*PROBLEM STATEMENT:* What you return must be the complete listing, unchanged.

*SOURCE MATERIAL:*

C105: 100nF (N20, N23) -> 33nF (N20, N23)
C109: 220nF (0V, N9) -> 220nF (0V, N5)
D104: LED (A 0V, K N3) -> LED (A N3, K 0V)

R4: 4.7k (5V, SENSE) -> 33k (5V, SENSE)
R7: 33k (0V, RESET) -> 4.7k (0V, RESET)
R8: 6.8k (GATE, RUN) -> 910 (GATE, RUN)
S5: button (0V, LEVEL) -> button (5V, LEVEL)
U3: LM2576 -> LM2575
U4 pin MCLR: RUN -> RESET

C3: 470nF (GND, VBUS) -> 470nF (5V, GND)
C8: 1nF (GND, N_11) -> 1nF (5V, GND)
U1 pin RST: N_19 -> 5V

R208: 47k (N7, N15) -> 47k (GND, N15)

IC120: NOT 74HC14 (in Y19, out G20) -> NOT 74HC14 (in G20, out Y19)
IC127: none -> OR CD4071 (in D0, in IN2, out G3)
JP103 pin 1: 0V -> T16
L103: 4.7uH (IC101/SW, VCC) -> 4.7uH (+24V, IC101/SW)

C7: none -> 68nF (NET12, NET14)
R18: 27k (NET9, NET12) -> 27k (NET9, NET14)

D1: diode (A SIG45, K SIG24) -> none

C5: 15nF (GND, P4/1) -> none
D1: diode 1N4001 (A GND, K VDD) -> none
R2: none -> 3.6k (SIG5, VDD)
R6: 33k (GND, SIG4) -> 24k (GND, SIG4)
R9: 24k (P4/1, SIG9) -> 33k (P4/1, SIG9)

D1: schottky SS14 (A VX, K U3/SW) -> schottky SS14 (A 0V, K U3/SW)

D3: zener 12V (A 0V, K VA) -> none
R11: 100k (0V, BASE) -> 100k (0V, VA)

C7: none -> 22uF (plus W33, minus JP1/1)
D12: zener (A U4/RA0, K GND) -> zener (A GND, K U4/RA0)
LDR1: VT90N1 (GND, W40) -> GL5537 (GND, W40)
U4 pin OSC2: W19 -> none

*TASK RESULT:*
C105: 100nF (N20, N23) -> 33nF (N20, N23)
C109: 220nF (0V, N9) -> 220nF (0V, N5)
D104: LED (A 0V, K N3) -> LED (A N3, K 0V)

R4: 4.7k (5V, SENSE) -> 33k (5V, SENSE)
R7: 33k (0V, RESET) -> 4.7k (0V, RESET)
R8: 6.8k (GATE, RUN) -> 910 (GATE, RUN)
S5: button (0V, LEVEL) -> button (5V, LEVEL)
U3: LM2576 -> LM2575
U4 pin MCLR: RUN -> RESET

C3: 470nF (GND, VBUS) -> 470nF (5V, GND)
C8: 1nF (GND, N_11) -> 1nF (5V, GND)
U1 pin RST: N_19 -> 5V

R208: 47k (N7, N15) -> 47k (GND, N15)

IC120: NOT 74HC14 (in Y19, out G20) -> NOT 74HC14 (in G20, out Y19)
IC127: none -> OR CD4071 (in D0, in IN2, out G3)
JP103 pin 1: 0V -> T16
L103: 4.7uH (IC101/SW, VCC) -> 4.7uH (+24V, IC101/SW)

C7: none -> 68nF (NET12, NET14)
R18: 27k (NET9, NET12) -> 27k (NET9, NET14)

D1: diode (A SIG45, K SIG24) -> none

C5: 15nF (GND, P4/1) -> none
D1: diode 1N4001 (A GND, K VDD) -> none
R2: none -> 3.6k (SIG5, VDD)
R6: 33k (GND, SIG4) -> 24k (GND, SIG4)
R9: 24k (P4/1, SIG9) -> 33k (P4/1, SIG9)

D1: schottky SS14 (A VX, K U3/SW) -> schottky SS14 (A 0V, K U3/SW)

D3: zener 12V (A 0V, K VA) -> none
R11: 100k (0V, BASE) -> 100k (0V, VA)

C7: none -> 22uF (plus W33, minus JP1/1)
D12: zener (A U4/RA0, K GND) -> zener (A GND, K U4/RA0)
LDR1: VT90N1 (GND, W40) -> GL5537 (GND, W40)
U4 pin OSC2: W19 -> none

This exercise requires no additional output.